--- Supplied records Enclosed Below ---
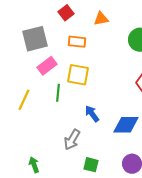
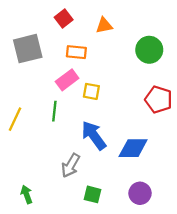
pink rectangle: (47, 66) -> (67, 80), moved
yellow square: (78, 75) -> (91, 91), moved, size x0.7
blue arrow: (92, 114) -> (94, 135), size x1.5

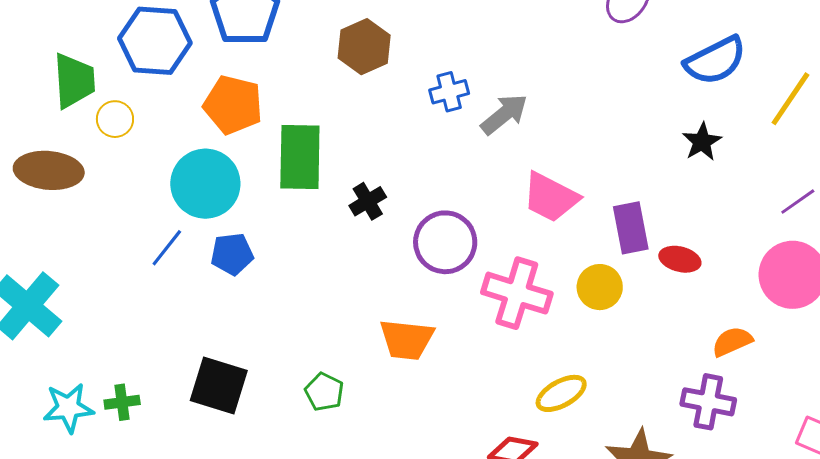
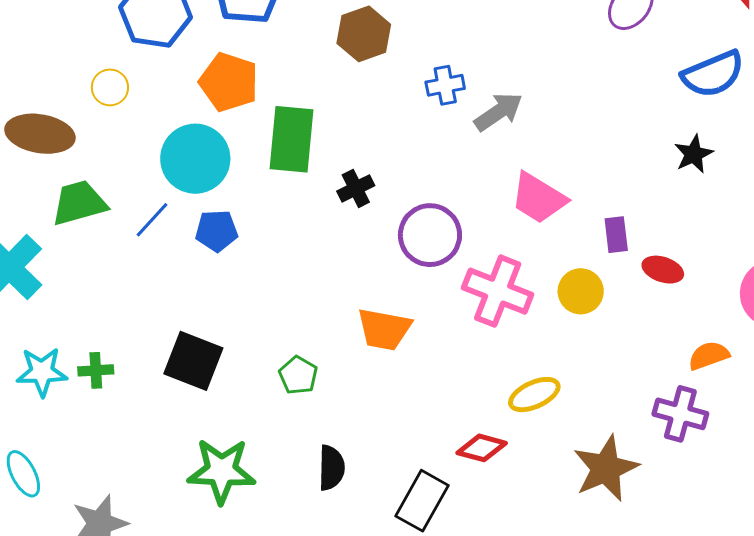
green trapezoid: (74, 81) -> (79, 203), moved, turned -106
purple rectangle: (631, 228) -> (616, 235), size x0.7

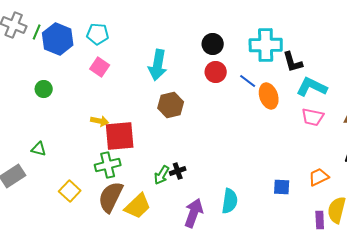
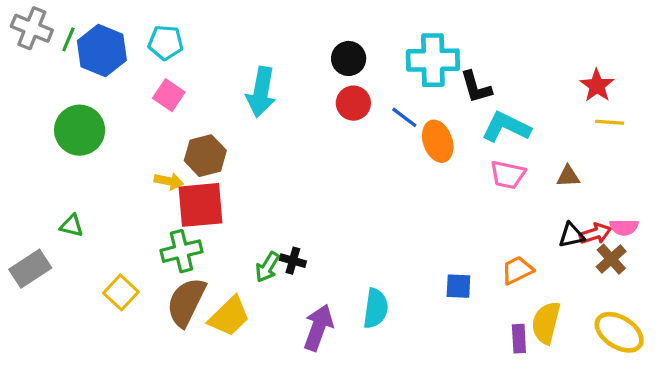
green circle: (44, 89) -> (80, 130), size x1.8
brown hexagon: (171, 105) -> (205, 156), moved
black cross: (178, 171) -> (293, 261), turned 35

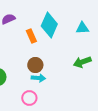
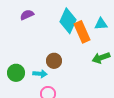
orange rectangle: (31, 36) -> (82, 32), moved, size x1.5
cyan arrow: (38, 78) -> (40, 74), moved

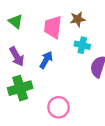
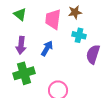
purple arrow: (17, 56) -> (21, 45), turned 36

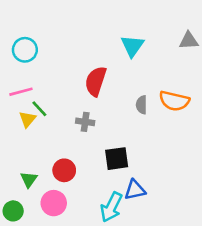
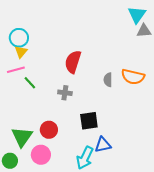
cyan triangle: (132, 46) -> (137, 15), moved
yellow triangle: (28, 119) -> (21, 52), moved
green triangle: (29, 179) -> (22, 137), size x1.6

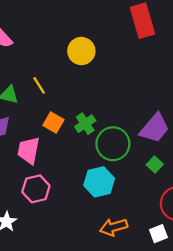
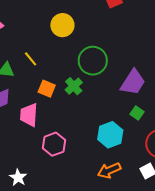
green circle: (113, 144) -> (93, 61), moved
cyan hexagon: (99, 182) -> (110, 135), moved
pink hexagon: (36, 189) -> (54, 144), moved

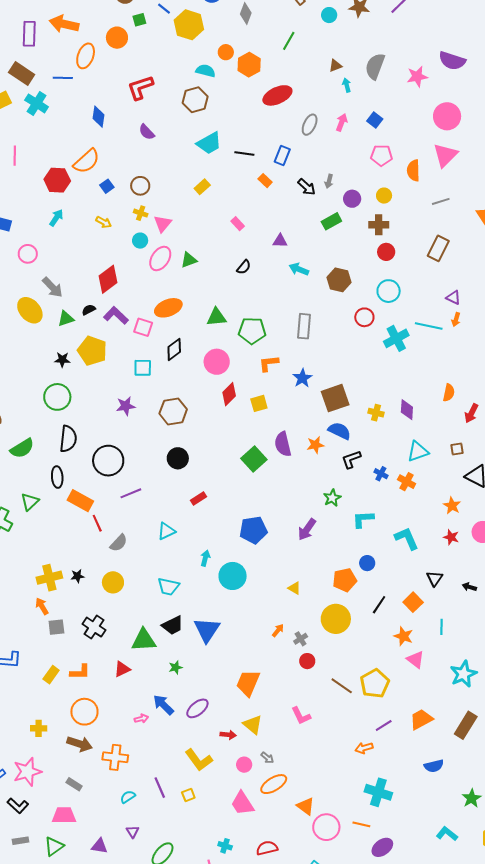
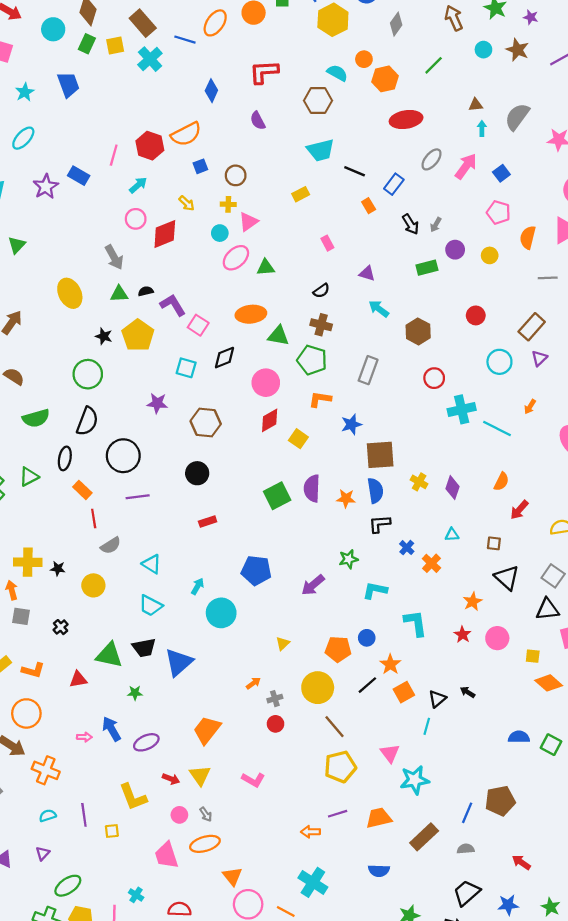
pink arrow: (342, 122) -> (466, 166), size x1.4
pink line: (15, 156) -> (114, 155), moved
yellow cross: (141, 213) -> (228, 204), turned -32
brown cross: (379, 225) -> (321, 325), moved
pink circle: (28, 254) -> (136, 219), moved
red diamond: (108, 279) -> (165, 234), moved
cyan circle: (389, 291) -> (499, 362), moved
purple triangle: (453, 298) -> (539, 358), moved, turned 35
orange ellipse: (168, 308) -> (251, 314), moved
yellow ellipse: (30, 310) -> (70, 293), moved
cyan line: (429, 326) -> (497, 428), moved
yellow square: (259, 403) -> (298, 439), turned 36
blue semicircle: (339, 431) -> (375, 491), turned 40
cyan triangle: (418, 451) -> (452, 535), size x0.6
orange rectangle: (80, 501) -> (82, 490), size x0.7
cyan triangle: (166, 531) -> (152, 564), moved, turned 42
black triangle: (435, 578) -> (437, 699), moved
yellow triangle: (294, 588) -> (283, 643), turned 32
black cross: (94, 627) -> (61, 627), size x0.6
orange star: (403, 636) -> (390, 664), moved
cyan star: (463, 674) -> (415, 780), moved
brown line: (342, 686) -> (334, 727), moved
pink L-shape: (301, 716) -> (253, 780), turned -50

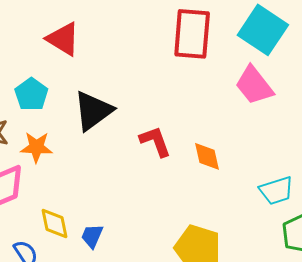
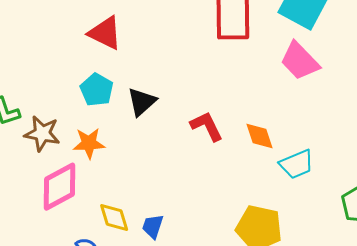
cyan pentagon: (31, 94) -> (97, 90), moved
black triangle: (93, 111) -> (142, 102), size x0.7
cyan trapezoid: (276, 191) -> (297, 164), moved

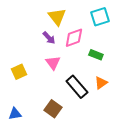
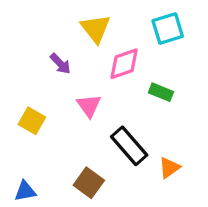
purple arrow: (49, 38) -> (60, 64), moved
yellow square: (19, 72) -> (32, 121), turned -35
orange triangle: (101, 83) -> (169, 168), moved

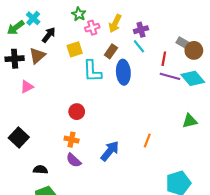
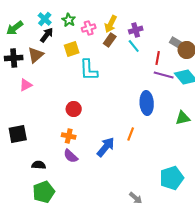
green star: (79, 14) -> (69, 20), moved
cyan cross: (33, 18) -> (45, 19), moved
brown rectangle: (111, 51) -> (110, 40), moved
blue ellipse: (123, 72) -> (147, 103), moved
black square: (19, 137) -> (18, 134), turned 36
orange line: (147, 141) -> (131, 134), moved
--- End of Enclosed Supplied records ---
**What to do:**
Skip the pictures and output all entries exactly.

**Exercise result:**
pink rectangle: (47, 66) -> (67, 80), moved
yellow square: (78, 75) -> (91, 91), moved, size x0.7
blue arrow: (92, 114) -> (94, 135), size x1.5

green trapezoid: (74, 81) -> (79, 203), moved, turned -106
purple rectangle: (631, 228) -> (616, 235), size x0.7

green circle: (44, 89) -> (80, 130), size x1.8
brown hexagon: (171, 105) -> (205, 156), moved
black cross: (178, 171) -> (293, 261), turned 35

orange rectangle: (31, 36) -> (82, 32), moved, size x1.5
cyan arrow: (38, 78) -> (40, 74), moved

purple arrow: (17, 56) -> (21, 45), turned 36

cyan triangle: (132, 46) -> (137, 15), moved
yellow triangle: (28, 119) -> (21, 52), moved
green triangle: (29, 179) -> (22, 137), size x1.6

green circle: (113, 144) -> (93, 61), moved
cyan hexagon: (99, 182) -> (110, 135), moved
pink hexagon: (36, 189) -> (54, 144), moved

pink arrow: (342, 122) -> (466, 166), size x1.4
pink line: (15, 156) -> (114, 155), moved
yellow cross: (141, 213) -> (228, 204), turned -32
brown cross: (379, 225) -> (321, 325), moved
pink circle: (28, 254) -> (136, 219), moved
red diamond: (108, 279) -> (165, 234), moved
cyan circle: (389, 291) -> (499, 362), moved
purple triangle: (453, 298) -> (539, 358), moved, turned 35
orange ellipse: (168, 308) -> (251, 314), moved
yellow ellipse: (30, 310) -> (70, 293), moved
cyan line: (429, 326) -> (497, 428), moved
yellow square: (259, 403) -> (298, 439), turned 36
blue semicircle: (339, 431) -> (375, 491), turned 40
cyan triangle: (418, 451) -> (452, 535), size x0.6
orange rectangle: (80, 501) -> (82, 490), size x0.7
cyan triangle: (166, 531) -> (152, 564), moved, turned 42
black triangle: (435, 578) -> (437, 699), moved
yellow triangle: (294, 588) -> (283, 643), turned 32
black cross: (94, 627) -> (61, 627), size x0.6
orange star: (403, 636) -> (390, 664), moved
cyan star: (463, 674) -> (415, 780), moved
brown line: (342, 686) -> (334, 727), moved
pink L-shape: (301, 716) -> (253, 780), turned -50

cyan pentagon: (31, 94) -> (97, 90), moved
black triangle: (93, 111) -> (142, 102), size x0.7
cyan trapezoid: (276, 191) -> (297, 164), moved

purple arrow: (49, 38) -> (60, 64), moved
yellow square: (19, 72) -> (32, 121), turned -35
orange triangle: (101, 83) -> (169, 168), moved

green star: (79, 14) -> (69, 20), moved
cyan cross: (33, 18) -> (45, 19), moved
brown rectangle: (111, 51) -> (110, 40), moved
blue ellipse: (123, 72) -> (147, 103), moved
black square: (19, 137) -> (18, 134), turned 36
orange line: (147, 141) -> (131, 134), moved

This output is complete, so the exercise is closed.